[Start of section]

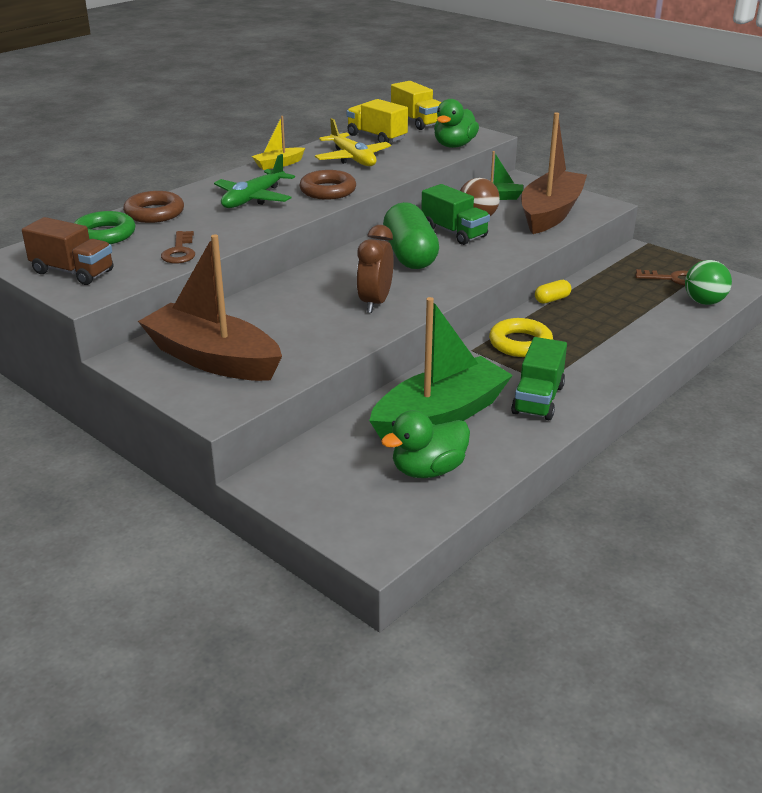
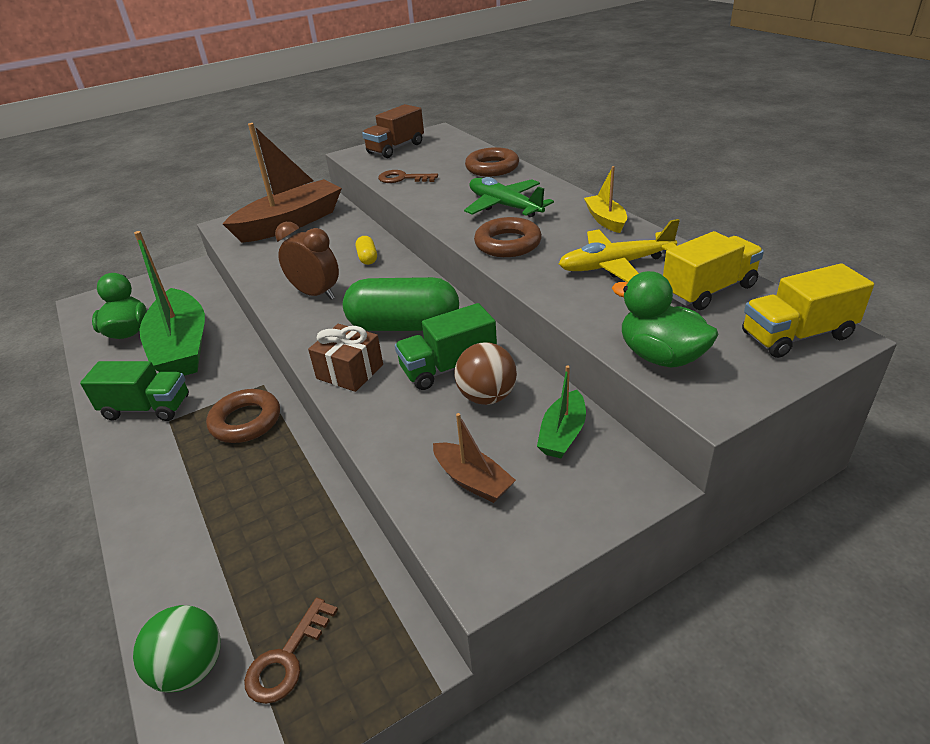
camera: 110 degrees right, 5 degrees up
(104, 234) = (457, 153): green ring -> none
(479, 264) = (350, 371): none -> brown gift
(520, 343) = (246, 421): yellow ring -> brown ring
(538, 399) = (147, 408): green truck -> green truck turned 150 degrees clockwise
(550, 213) = (472, 480): brown boat -> brown boat, size x0.46
(552, 299) = (318, 476): yellow capsule -> yellow capsule (367, 258)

[End of section]

-- What you will do --
"brown" is the string to look for; please copy every line of the records above where it appears.

-- Answer section --
(479, 264) = (350, 371): none -> brown gift
(520, 343) = (246, 421): yellow ring -> brown ring
(550, 213) = (472, 480): brown boat -> brown boat, size x0.46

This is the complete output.